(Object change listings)
*** Begin section ***
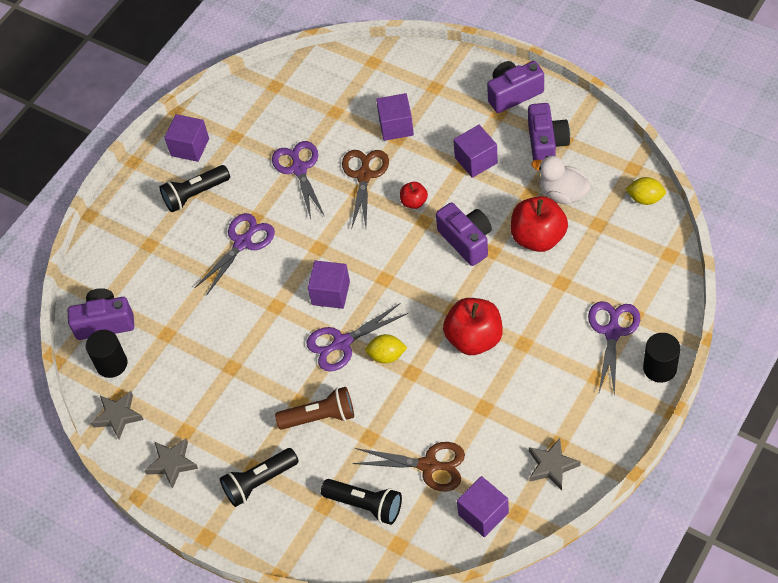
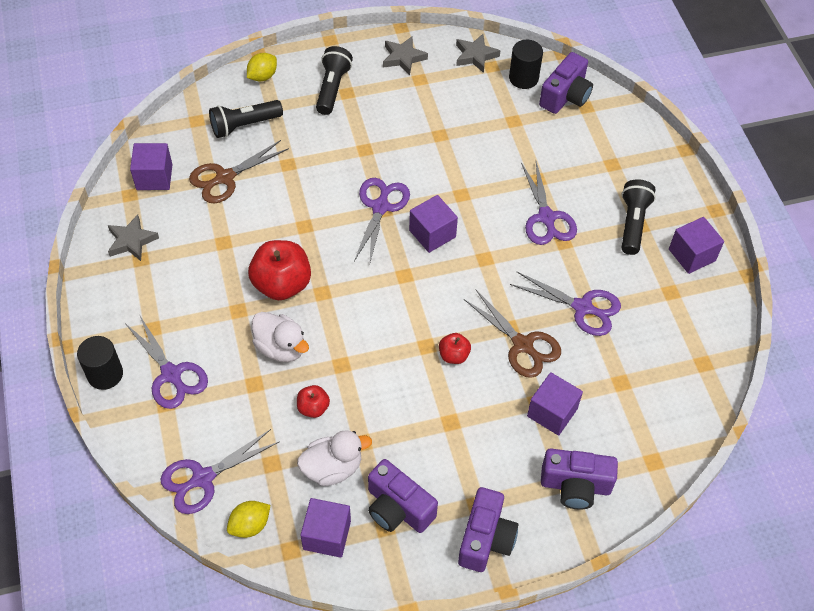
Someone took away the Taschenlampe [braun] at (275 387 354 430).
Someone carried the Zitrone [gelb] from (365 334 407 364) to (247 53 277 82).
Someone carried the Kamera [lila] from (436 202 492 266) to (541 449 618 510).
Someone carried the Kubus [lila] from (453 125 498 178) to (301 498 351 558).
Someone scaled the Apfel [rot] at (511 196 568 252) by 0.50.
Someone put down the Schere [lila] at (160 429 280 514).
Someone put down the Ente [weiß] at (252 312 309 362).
*** End section ***
• _REQUIRED WORK_
The entries above are to be restated verbatim, with no pictures carried over.

• _ANSWER BELOW_
Someone took away the Taschenlampe [braun] at (275 387 354 430).
Someone carried the Zitrone [gelb] from (365 334 407 364) to (247 53 277 82).
Someone carried the Kamera [lila] from (436 202 492 266) to (541 449 618 510).
Someone carried the Kubus [lila] from (453 125 498 178) to (301 498 351 558).
Someone scaled the Apfel [rot] at (511 196 568 252) by 0.50.
Someone put down the Schere [lila] at (160 429 280 514).
Someone put down the Ente [weiß] at (252 312 309 362).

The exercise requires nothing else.